• REQUIREMENT: Report how many lines of the data contain the string "orange". Add nothing.

(Coordinate-based change listings)
__________________________________________________
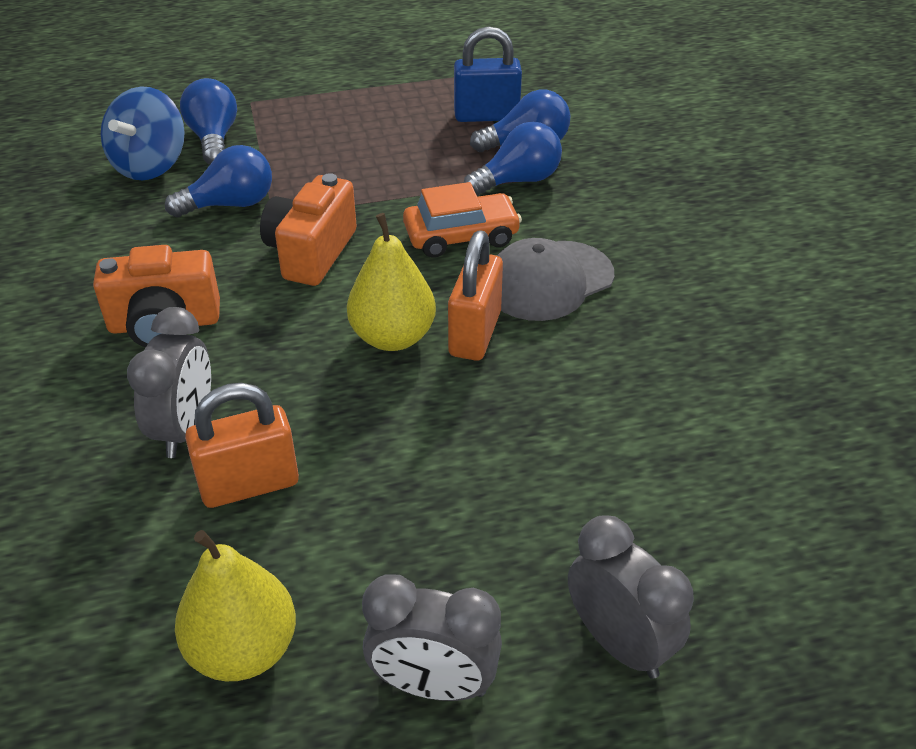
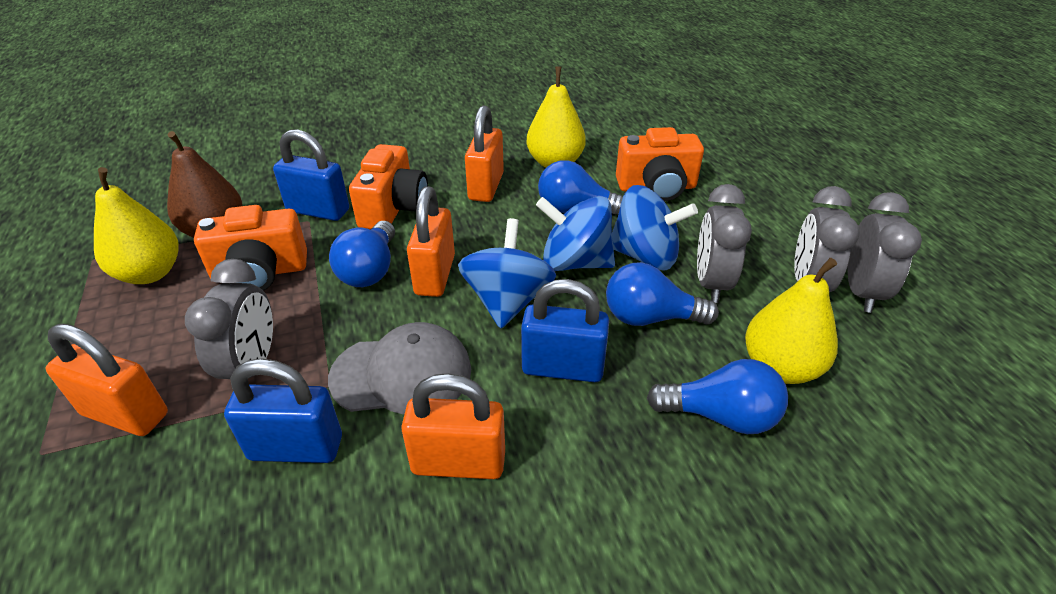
blue padlock: 1 -> 3
blue spinning top: 1 -> 3
brown pear: 0 -> 1
grey clock: 3 -> 4
orange camera: 2 -> 3
orange car: 1 -> 0
orange padlock: 2 -> 4
yellow pear: 2 -> 3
__________________________________________________
• FINAL ANSWER: 3